### Entries provided ###

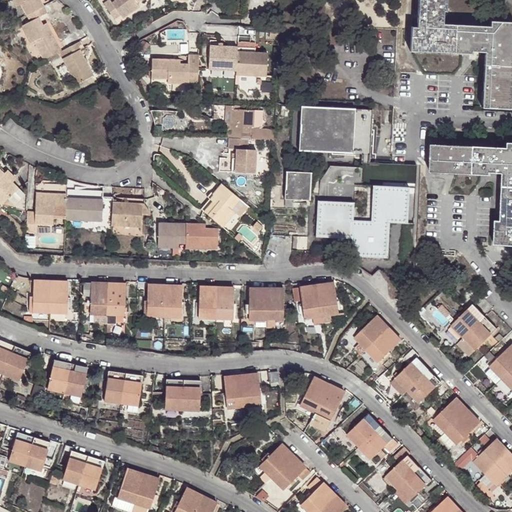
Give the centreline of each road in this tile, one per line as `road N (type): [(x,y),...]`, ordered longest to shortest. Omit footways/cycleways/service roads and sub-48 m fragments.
road 1 (residential): [(0,248),(33,267),(332,270),(372,295),(511,434)]
road 2 (residential): [(0,328),(73,351),(174,366),(283,361),(320,374),(370,395),(486,511)]
road 3 (residential): [(0,410),(169,465),(257,511)]
road 4 (residential): [(138,169),(86,174),(0,136)]
road 5 (residential): [(240,21),(175,16),(109,52)]
road 6 (residential): [(109,52),(147,131),(138,169)]
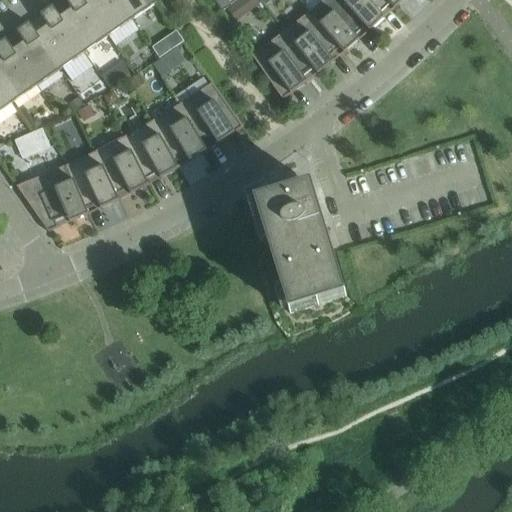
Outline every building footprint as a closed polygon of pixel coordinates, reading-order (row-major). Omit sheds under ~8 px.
[(66,0),(73,10),(61,18),(61,19),(86,55),(109,38),(84,2),(85,2),(83,0),(66,0)] [(87,0),(85,2),(84,2),(109,38),(133,22),(117,0),(87,0)] [(117,0),(133,22),(158,5),(154,0),(117,0)] [(227,0),(215,0),(223,11),(231,5),(227,0)] [(341,0),(326,0),(311,13),(345,55),(371,33),(341,0)] [(385,0),(341,0),(371,33),(396,10),(385,0)] [(385,0),(396,10),(406,0),(385,0)] [(240,3),(228,11),(237,23),(248,14),(240,3)] [(49,27),(37,35),(62,71),(86,55),(61,19),(61,18),(54,8),(42,16),(49,27)] [(311,13),(286,33),(319,75),(345,55),(311,13)] [(25,43),(14,51),(13,52),(38,88),(62,71),(37,35),(30,24),(18,33),(25,43)] [(319,75),(286,33),(260,52),(252,57),(283,102),(291,96),(319,75)] [(0,57),(2,60),(0,60),(0,83),(15,104),(38,88),(13,52),(14,51),(6,41),(0,45),(0,57)] [(164,42),(153,50),(160,61),(171,53),(164,42)] [(163,60),(154,66),(163,80),(173,73),(163,60)] [(123,64),(113,71),(120,82),(130,75),(123,64)] [(0,83),(0,114),(15,104),(0,83)] [(205,90),(179,107),(207,154),(236,135),(244,129),(213,85),(205,90)] [(114,94),(104,99),(109,109),(116,106),(118,100),(114,94)] [(91,107),(79,113),(85,124),(96,118),(91,107)] [(179,107),(152,124),(179,170),(207,154),(179,107)] [(36,121),(30,125),(35,132),(43,127),(40,122),(36,121)] [(152,124),(124,139),(149,187),(179,170),(152,124)] [(31,137),(17,143),(23,157),(37,151),(39,156),(52,150),(44,132),(31,137)] [(124,139),(96,154),(119,203),(149,187),(124,139)] [(96,154),(67,167),(89,217),(119,203),(96,154)] [(89,217),(67,167),(36,181),(17,188),(49,234),(59,230),(89,217)] [(312,185),(256,203),(290,315),(291,315),(347,298),(347,297),(312,185)]
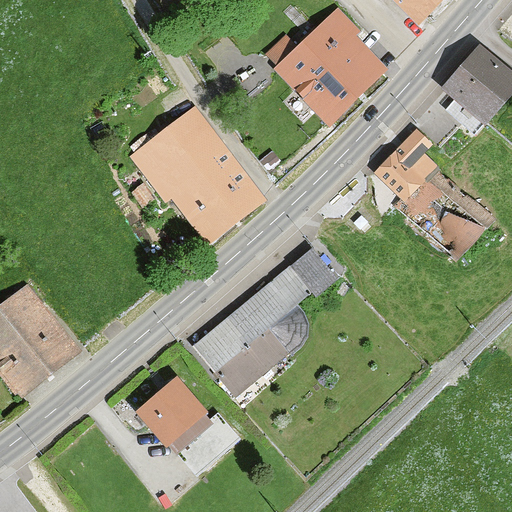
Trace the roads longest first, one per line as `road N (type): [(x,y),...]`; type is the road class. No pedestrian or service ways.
road 1 (tertiary): [(0,455),(287,210),(484,0)]
road 2 (track): [(287,210),(324,235),(468,388)]
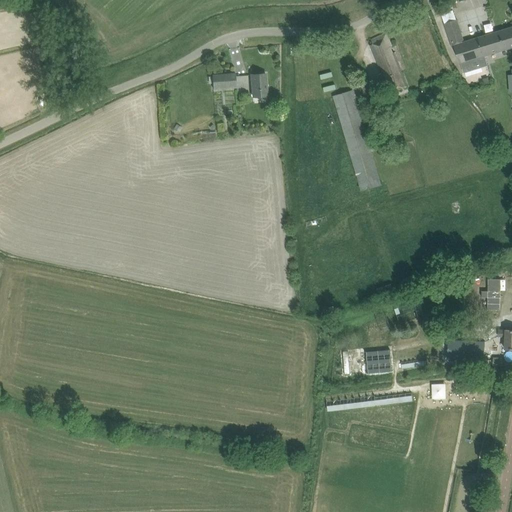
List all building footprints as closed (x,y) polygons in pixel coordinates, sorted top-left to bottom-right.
[(457,20),(445,24),(453,46),(455,46),(461,62),(465,72),(489,64),(486,55),(511,46),(511,27),(464,42),(457,20)] [(370,45),(390,92),(407,86),(395,54),(396,53),(395,52),(394,52),(393,53),(390,47),(392,46),(386,33),(371,40),(373,44),(370,45)] [(212,76),(208,76),(209,84),(213,83),(213,88),(236,87),(235,73),(212,74),(212,76)] [(252,74),(253,97),(267,96),(265,73),(252,74)] [(422,86),(424,94),(452,86),(450,78),(422,86)] [(362,87),(369,103),(376,100),(369,83),(362,87)] [(353,90),(334,96),(336,105),(361,190),(381,185),(371,152),(368,140),(364,127),(357,105),(353,90)] [(376,112),(378,120),(388,118),(385,106),(379,107),(380,111),(376,112)] [(373,125),(375,135),(392,131),(390,121),(373,125)] [(175,126),(173,129),(179,132),(182,127),(177,124),(175,126)] [(482,291),(482,297),(488,297),(488,310),(500,310),(501,279),(488,279),(488,291),(482,291)] [(505,348),(511,348),(511,329),(500,329),(499,337),(506,337),(505,348)] [(448,341),(448,358),(484,360),(485,343),(448,341)] [(390,350),(366,352),(368,374),(392,372),(390,350)]
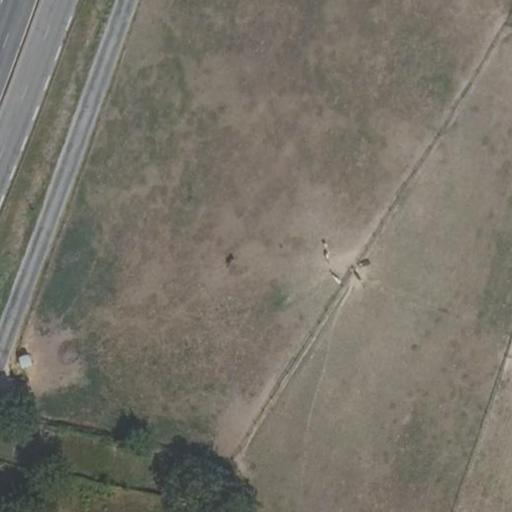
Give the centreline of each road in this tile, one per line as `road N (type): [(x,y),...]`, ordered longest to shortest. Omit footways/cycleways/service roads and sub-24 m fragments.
road 1 (unclassified): [(0,357),(125,0)]
road 2 (primary): [(0,164),(60,0)]
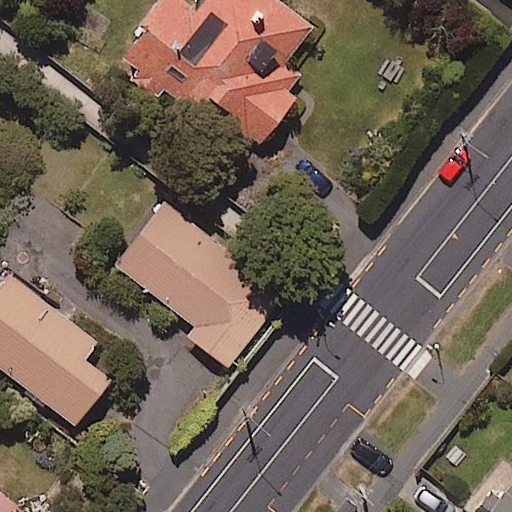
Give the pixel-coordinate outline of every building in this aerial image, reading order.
[(312,28),(273,0),(201,0),(193,12),(177,0),(165,0),(120,62),(218,134),(228,119),(261,144),(307,82),(284,65),(312,28)] [(286,293),(164,201),(115,267),(198,330),(191,340),(230,369),(286,293)] [(103,342),(6,263),(0,270),(0,361),(80,426),(117,380),(90,358),(103,342)] [(511,511),(511,477),(485,511),(511,511)] [(0,511),(13,511),(21,504),(0,486),(0,511)]
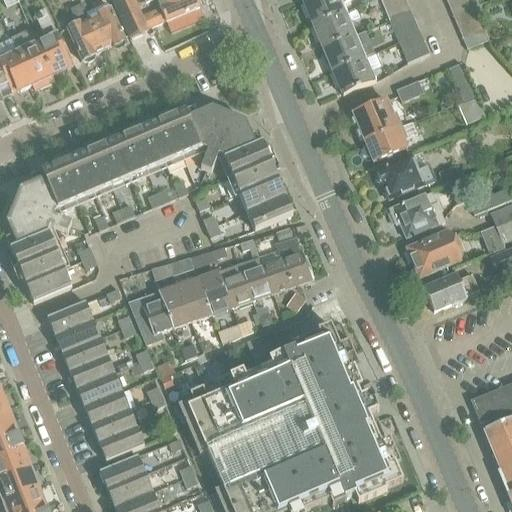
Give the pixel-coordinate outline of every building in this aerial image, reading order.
[(162,0),(156,3),(159,11),(141,19),(132,0),(110,0),(130,42),(149,34),(148,33),(167,25),(168,26),(184,18),(199,11),(203,10),(198,0),(162,0)] [(308,17),(314,29),(347,16),(343,5),(353,1),(352,0),(317,0),(304,6),(308,17)] [(378,0),(383,11),(405,2),(404,0),(378,0)] [(444,0),(448,9),(469,0),(444,0)] [(469,0),(448,9),(453,20),(475,11),(470,0),(469,0)] [(383,11),(388,22),(410,13),(405,2),(383,11)] [(106,5),(86,15),(105,54),(112,50),(118,52),(125,49),(127,44),(112,12),(110,12),(106,5)] [(40,7),(31,11),(34,18),(43,14),(40,7)] [(96,58),(105,54),(86,15),(83,7),(70,14),(76,27),(67,31),(82,63),(89,66),(94,63),(96,58)] [(199,11),(187,17),(184,18),(168,26),(166,26),(171,35),(203,21),(199,11)] [(453,20),(458,31),(479,22),(475,11),(453,20)] [(45,43),(37,47),(52,79),(53,78),(72,69),(45,13),(43,14),(34,18),(45,43)] [(388,22),(393,32),(414,23),(410,13),(388,22)] [(314,29),(323,52),(356,39),(347,16),(314,29)] [(458,31),(462,42),(484,33),(479,22),(458,31)] [(397,44),(419,34),(414,23),(393,32),(397,44)] [(11,43),(32,88),(35,94),(55,84),(53,78),(52,79),(37,47),(31,33),(11,42),(11,43)] [(489,44),(484,33),(462,42),(467,53),(489,44)] [(397,44),(402,55),(424,45),(419,34),(397,44)] [(323,52),(333,75),(366,62),(356,39),(323,52)] [(0,70),(10,92),(13,97),(32,88),(11,43),(0,48),(0,70)] [(429,57),(424,45),(402,55),(407,66),(429,57)] [(375,85),(366,62),(333,75),(343,99),(375,85)] [(0,96),(10,92),(0,70),(0,103),(1,103),(0,100),(0,96)] [(417,85),(396,94),(401,107),(423,98),(417,85)] [(484,120),(475,101),(456,109),(465,128),(484,120)] [(353,118),(365,147),(400,132),(395,119),(392,120),(386,104),(353,118)] [(12,213),(7,225),(17,250),(10,252),(33,307),(71,291),(48,234),(50,230),(67,236),(71,226),(54,220),(56,214),(203,152),(208,154),(201,172),(211,176),(218,158),(223,160),(255,234),(293,218),(262,146),(256,149),(245,125),(233,120),(225,116),(212,111),(188,122),(185,115),(42,176),(44,182),(20,193),(15,205),(12,213)] [(413,126),(400,132),(365,147),(366,150),(363,151),(367,161),(370,160),(373,166),(406,152),(403,146),(406,144),(405,143),(417,137),(413,126)] [(389,203),(434,185),(428,171),(418,175),(412,160),(375,175),(376,178),(375,181),(378,187),(380,187),(381,191),(383,190),(389,203)] [(454,169),(438,176),(444,189),(460,182),(454,169)] [(176,192),(180,201),(189,197),(185,188),(176,192)] [(153,213),(171,205),(167,194),(148,202),(153,213)] [(474,220),(504,207),(499,195),(469,208),(474,220)] [(406,242),(444,226),(432,196),(390,214),(396,228),(400,227),(406,242)] [(195,206),(199,216),(212,210),(208,200),(195,206)] [(502,246),(511,242),(511,208),(490,218),(502,246)] [(118,227),(136,220),(132,209),(113,217),(118,227)] [(100,235),(109,231),(105,220),(95,224),(100,235)] [(202,225),(206,233),(218,228),(214,220),(202,225)] [(305,227),(294,231),(296,235),(307,231),(308,231),(306,227),(305,227)] [(221,237),(218,228),(206,233),(209,242),(221,237)] [(290,231),(276,235),(279,246),(293,241),(290,231)] [(437,240),(406,252),(408,255),(419,282),(449,269),(457,266),(460,257),(452,239),(444,236),(437,240)] [(261,269),(258,261),(271,299),(313,284),(295,241),(275,248),(281,263),(261,269)] [(86,274),(96,270),(88,252),(78,256),(86,274)] [(215,254),(212,255),(214,264),(226,260),(224,252),(215,254)] [(497,277),(511,270),(511,252),(490,262),(497,277)] [(212,255),(190,262),(193,272),(215,265),(214,264),(212,255)] [(258,261),(237,268),(251,306),(271,299),(258,261)] [(179,265),(171,267),(174,278),(182,276),(179,265)] [(174,278),(171,267),(162,270),(165,281),(174,278)] [(237,268),(217,275),(231,313),(251,306),(237,268)] [(217,275),(197,283),(210,320),(231,313),(217,275)] [(465,300),(478,294),(472,280),(459,285),(456,278),(423,291),(433,316),(449,309),(455,310),(462,308),(465,303),(466,303),(465,300)] [(197,283),(177,290),(190,328),(210,320),(197,283)] [(177,290),(159,296),(172,334),(190,328),(177,290)] [(116,294),(105,299),(109,307),(120,303),(116,294)] [(296,295),(286,309),(296,316),(306,303),(296,295)] [(161,338),(172,334),(159,296),(128,307),(145,350),(164,344),(161,338)] [(47,322),(55,341),(92,326),(85,307),(47,322)] [(269,316),(259,320),(263,330),(273,326),(269,316)] [(116,325),(120,335),(131,331),(127,321),(116,325)] [(55,341),(62,359),(100,344),(92,326),(55,341)] [(192,402),(178,408),(199,458),(207,455),(222,491),(214,494),(222,511),(311,511),(329,504),(332,510),(346,504),(345,502),(354,498),(358,506),(387,494),(386,491),(403,484),(396,468),(401,466),(389,439),(384,441),(377,424),(372,427),(357,391),(362,389),(355,372),(360,370),(348,343),(339,347),(331,329),(317,335),(318,337),(291,349),(293,354),(284,358),(283,356),(269,362),(271,368),(245,379),(243,374),(216,385),(219,391),(205,397),(203,391),(190,396),(192,402)] [(134,339),(131,331),(120,335),(124,343),(134,339)] [(267,362),(258,341),(246,346),(256,368),(267,362)] [(209,342),(199,346),(203,356),(212,352),(209,342)] [(62,359),(69,377),(107,361),(100,344),(62,359)] [(193,346),(180,350),(185,363),(197,358),(193,346)] [(136,358),(140,369),(151,364),(147,354),(136,358)] [(69,377),(76,395),(114,379),(107,361),(69,377)] [(131,363),(118,369),(120,375),(131,371),(134,369),(131,363)] [(154,372),(151,364),(140,369),(143,376),(154,372)] [(202,367),(194,370),(198,379),(206,375),(202,367)] [(169,378),(161,382),(166,392),(174,388),(169,378)] [(76,395),(84,412),(122,397),(114,379),(76,395)] [(487,425),(489,431),(490,433),(511,423),(511,389),(473,405),(482,427),(487,425)] [(145,397),(149,405),(160,401),(156,392),(145,397)] [(2,396),(0,396),(0,418),(10,415),(2,396)] [(84,412),(91,430),(129,415),(122,397),(84,412)] [(164,410),(160,401),(149,405),(153,415),(164,410)] [(10,415),(0,418),(0,440),(17,434),(10,415)] [(91,430),(98,447),(136,432),(129,415),(91,430)] [(484,433),(493,456),(511,448),(511,423),(490,433),(489,431),(484,433)] [(163,442),(175,437),(171,427),(159,432),(163,442)] [(144,450),(136,432),(98,447),(106,465),(144,450)] [(0,440),(0,462),(24,453),(17,434),(0,440)] [(182,453),(178,444),(167,449),(171,458),(182,453)] [(511,448),(493,456),(501,477),(511,472),(511,448)] [(24,453),(0,462),(0,484),(32,472),(24,453)] [(137,461),(107,473),(99,476),(107,494),(145,479),(137,461)] [(178,475),(182,484),(192,480),(189,471),(178,475)] [(0,484),(0,505),(2,505),(39,491),(32,472),(0,484)] [(500,477),(509,498),(511,497),(511,472),(501,477),(502,477),(500,477)] [(107,494),(108,497),(113,511),(114,511),(152,497),(145,479),(107,494)] [(196,489),(192,480),(182,484),(185,493),(196,489)] [(39,491),(2,505),(4,511),(40,511),(46,510),(39,491)] [(215,496),(209,498),(211,505),(217,503),(215,496)] [(114,511),(158,511),(152,497),(114,511)]
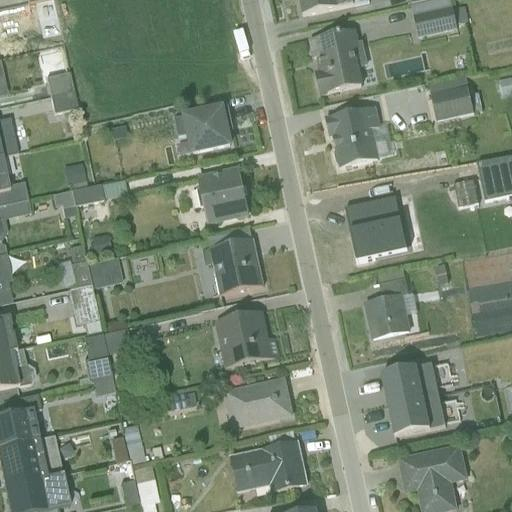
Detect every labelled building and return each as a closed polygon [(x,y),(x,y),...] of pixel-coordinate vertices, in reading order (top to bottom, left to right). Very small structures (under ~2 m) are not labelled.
[(12,0),(15,11),(37,6),(35,0),(12,0)] [(292,0),(297,25),(365,11),(362,0),(292,0)] [(398,0),(407,42),(445,34),(437,0),(398,0)] [(319,104),(366,93),(353,38),(306,48),(319,104)] [(394,43),(361,50),(364,68),(398,62),(394,43)] [(35,118),(57,117),(55,82),(33,83),(35,118)] [(425,124),(464,119),(459,84),(420,90),(425,124)] [(189,165),(230,154),(219,112),(177,123),(189,165)] [(378,136),(373,115),(321,125),(331,177),(377,168),(371,137),(378,136)] [(204,235),(248,224),(236,175),(193,186),(204,235)] [(107,186),(86,191),(89,207),(110,202),(107,186)] [(41,201),(44,214),(87,204),(84,190),(41,201)] [(352,261),(389,253),(378,201),(341,208),(352,261)] [(219,304),(261,294),(250,247),(208,257),(219,304)] [(53,256),(55,270),(68,268),(66,255),(53,256)] [(51,273),(59,334),(69,332),(70,342),(84,340),(78,294),(103,291),(100,266),(51,273)] [(369,347),(408,340),(401,302),(362,310),(369,347)] [(223,377),(272,366),(261,318),(212,329),(223,377)] [(0,396),(11,394),(4,358),(0,358),(0,396)] [(91,364),(68,366),(71,390),(94,388),(91,364)] [(386,390),(398,447),(445,436),(432,380),(386,390)] [(232,441),(291,426),(281,386),(222,401),(232,441)] [(28,421),(0,427),(0,457),(34,450),(28,421)] [(116,471),(130,466),(118,435),(104,440),(116,471)] [(0,457),(0,496),(34,489),(57,484),(49,447),(34,450),(0,457)] [(269,501),(305,493),(294,448),(225,464),(234,501),(267,494),(269,501)] [(464,489),(457,454),(396,467),(403,501),(415,499),(417,511),(453,511),(449,492),(464,489)] [(117,491),(122,511),(141,511),(136,487),(117,491)] [(120,511),(116,488),(104,490),(107,511),(120,511)] [(0,496),(0,499),(2,511),(39,511),(34,489),(0,496)]
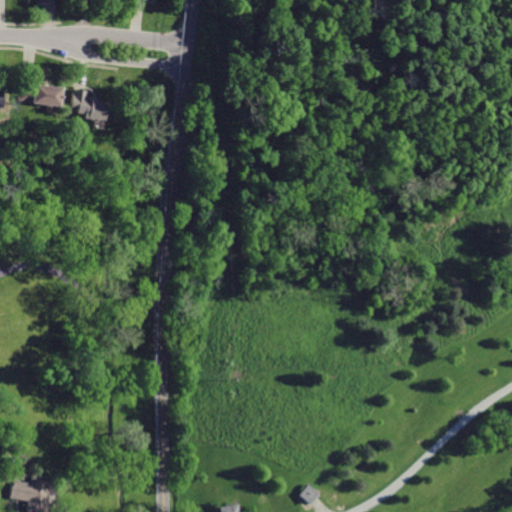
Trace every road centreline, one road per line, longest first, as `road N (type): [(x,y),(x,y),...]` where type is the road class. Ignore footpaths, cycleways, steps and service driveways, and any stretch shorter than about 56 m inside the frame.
road 1 (secondary): [(192,0),(174,180),(167,511)]
road 2 (residential): [(45,39),(90,56),(167,64),(177,54)]
road 3 (residential): [(177,54),(170,44),(111,36),(45,39)]
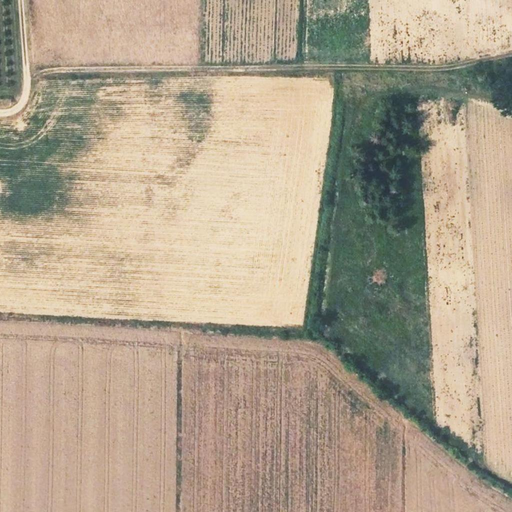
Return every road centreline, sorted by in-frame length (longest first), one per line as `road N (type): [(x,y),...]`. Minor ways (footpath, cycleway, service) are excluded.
road 1 (track): [(27,79),(49,71),(442,69),(511,54)]
road 2 (track): [(0,113),(20,107),(26,92),(22,0)]
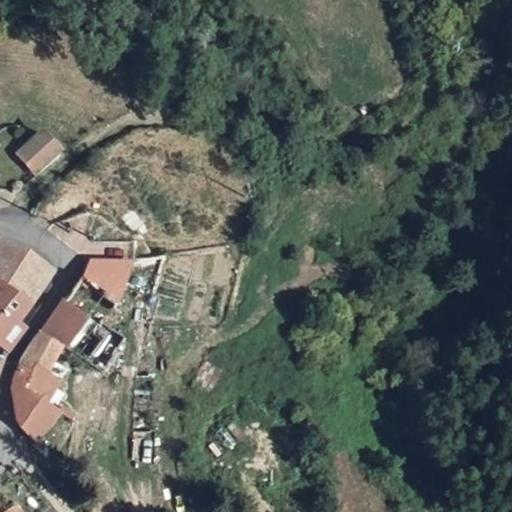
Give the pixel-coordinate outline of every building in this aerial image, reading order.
[(25,157),(38,173),(63,153),(52,137),(25,157)] [(0,285),(28,306),(50,273),(24,252),(0,242),(0,285)] [(86,263),(78,282),(112,304),(127,266),(86,263)] [(112,304),(78,282),(42,331),(17,368),(8,385),(9,396),(11,408),(11,422),(25,437),(28,442),(42,432),(55,413),(50,408),(42,401),(47,393),(40,386),(48,375),(46,373),(44,370),(58,349),(68,350),(84,368),(103,382),(97,370),(99,367),(101,368),(107,359),(94,352),(103,335),(92,329),(103,314),(112,304)] [(13,326),(0,341),(0,350),(5,354),(10,345),(19,330),(13,326)] [(42,401),(50,408),(55,376),(46,373),(48,375),(40,386),(47,393),(42,401)]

###

● Task objective
Copy out the data from the line with "Trace the roads" to the line with "road 2 (track): [(287,210),(324,235),(468,388)]", including both of those lines.

● Written reply
Trace the roads longest first, one per line as `road N (type): [(x,y),...]`; type is the road class. No pedestrian or service ways.
road 1 (tertiary): [(0,455),(287,210),(484,0)]
road 2 (track): [(287,210),(324,235),(468,388)]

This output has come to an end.